Work out how many lines of the listing hold the string "none", then answer with that number and nothing else.

+++ TASK INPUTS +++

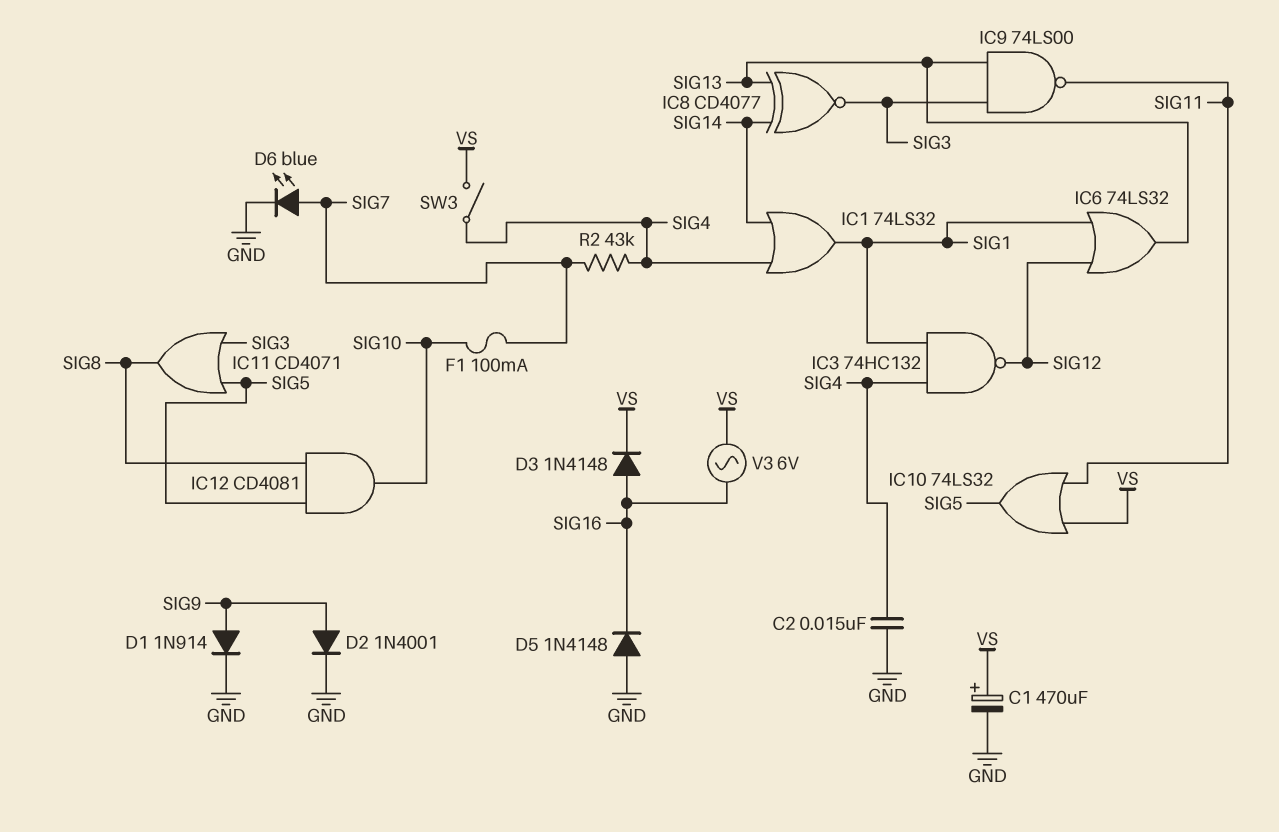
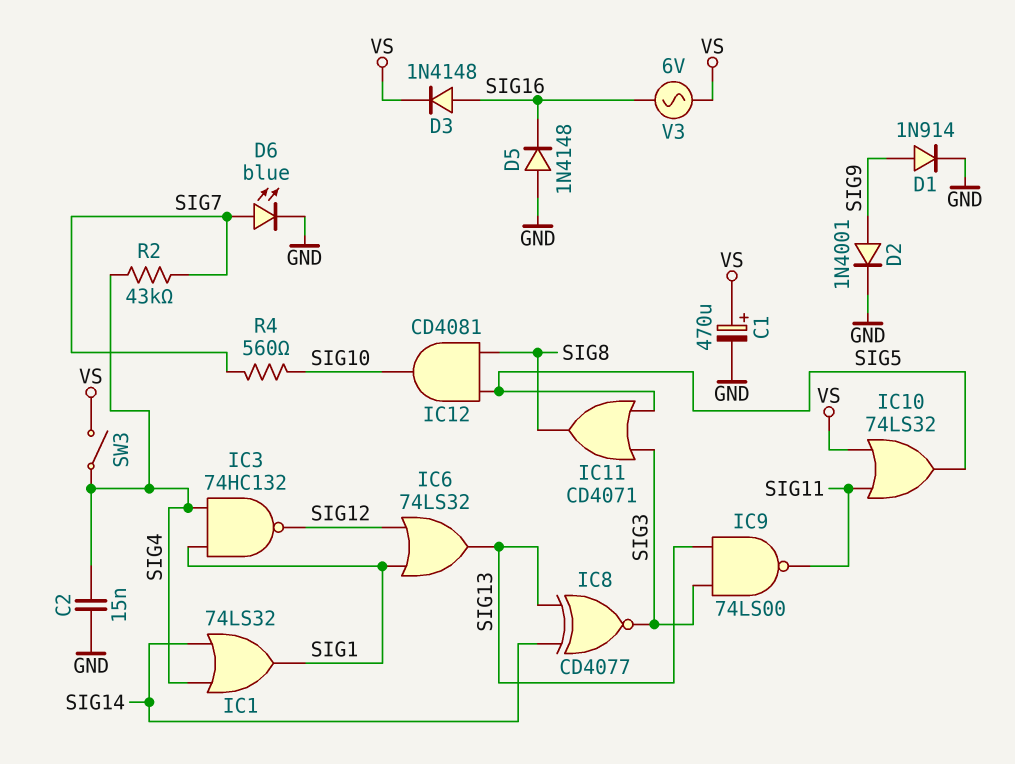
F1: 100mA (SIG7, SIG10) -> none
R4: none -> 560 (SIG7, SIG10)

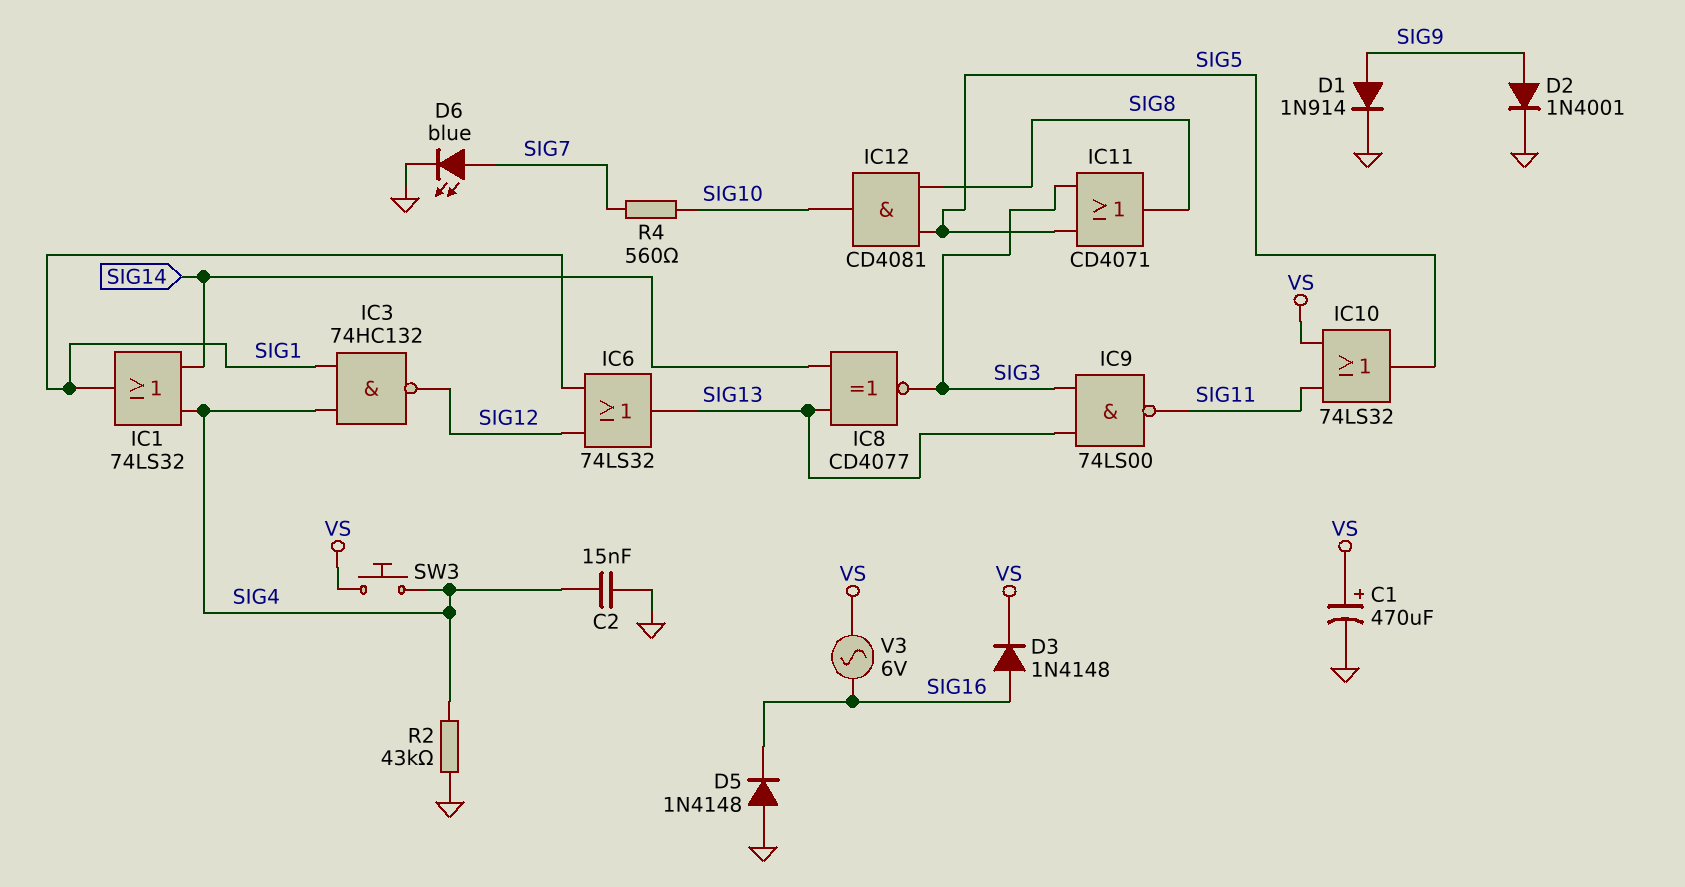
R2: 43k (SIG4, SIG7) -> 43k (GND, SIG4)
SW3: switch (SIG4, VS) -> button (SIG4, VS)

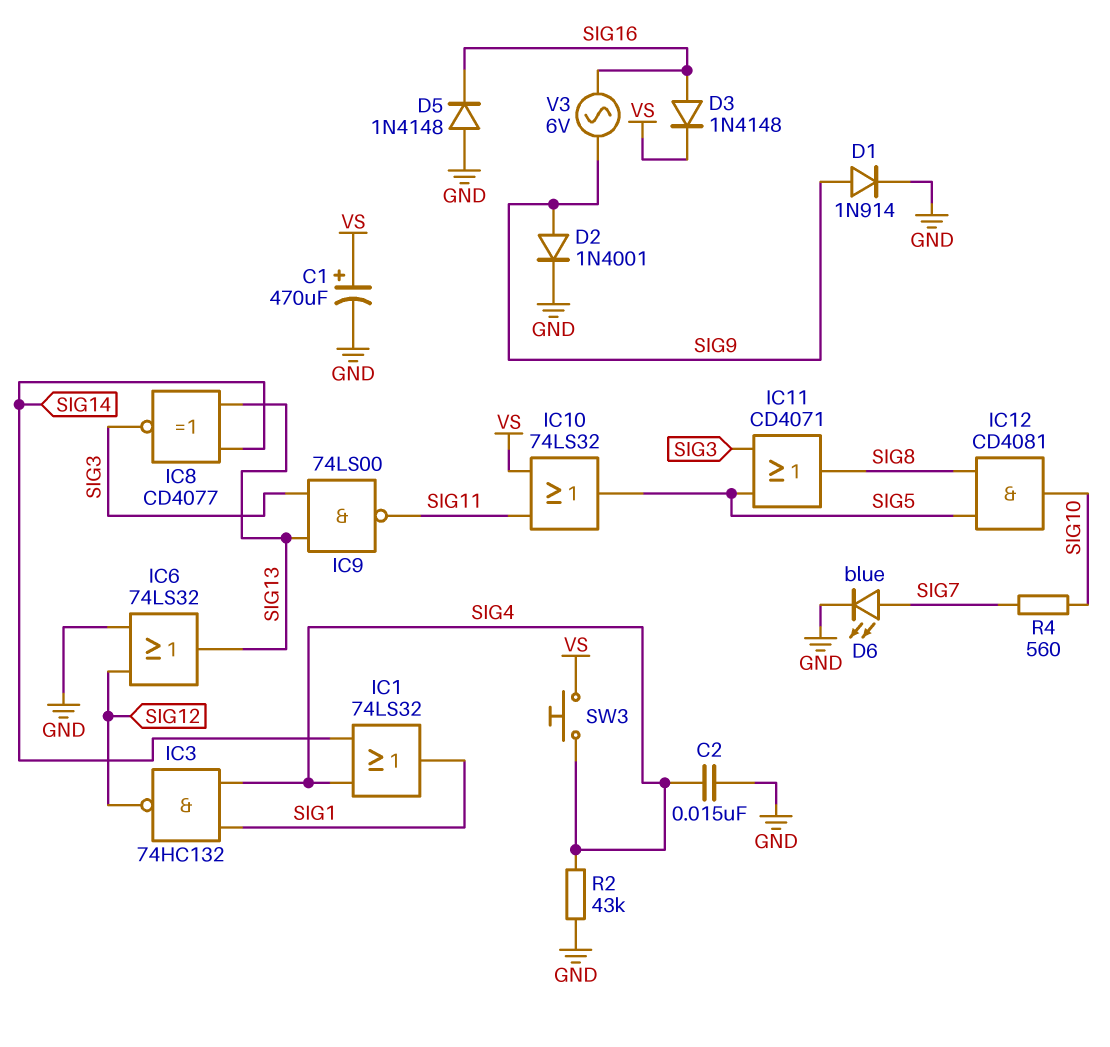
IC6: OR 74LS32 (in SIG1, in SIG12, out SIG13) -> OR 74LS32 (in GND, in SIG12, out SIG13)
V3: AC 6V (SIG16, VS) -> AC 6V (SIG9, SIG16)

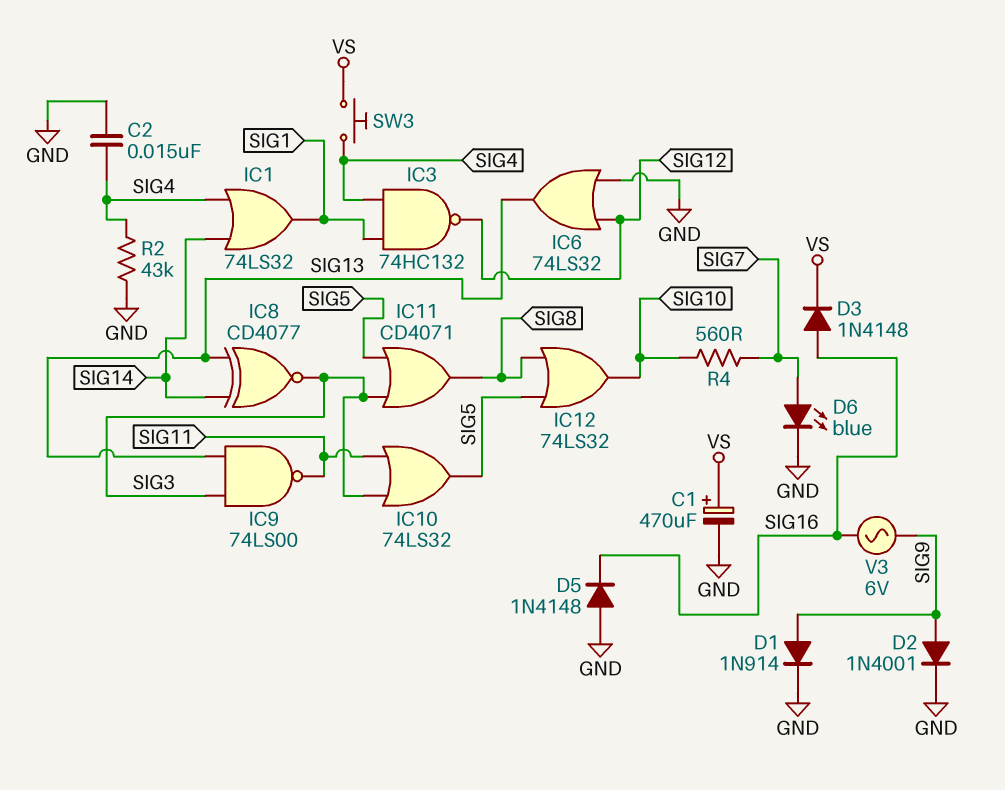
IC10: OR 74LS32 (in SIG11, in VS, out SIG5) -> OR 74LS32 (in SIG3, in SIG11, out SIG5)
IC12: AND CD4081 (in SIG5, in SIG8, out SIG10) -> OR 74LS32 (in SIG5, in SIG8, out SIG10)

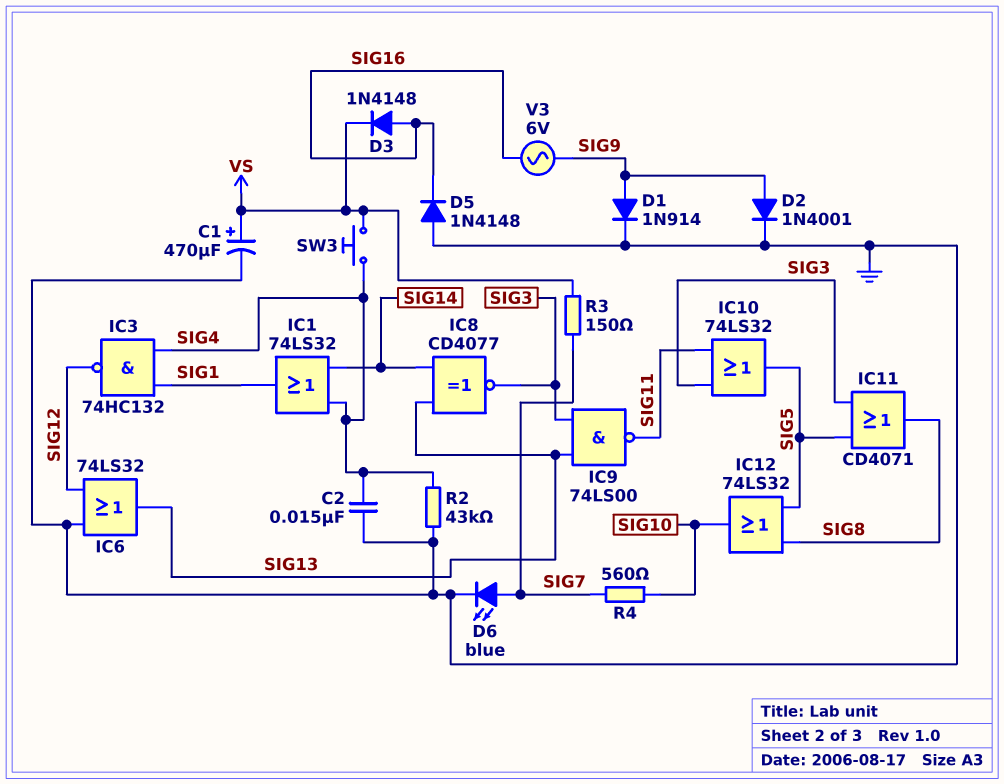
R3: none -> 150 (SIG7, VS)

+++

=== RESPONSE AREA ===
3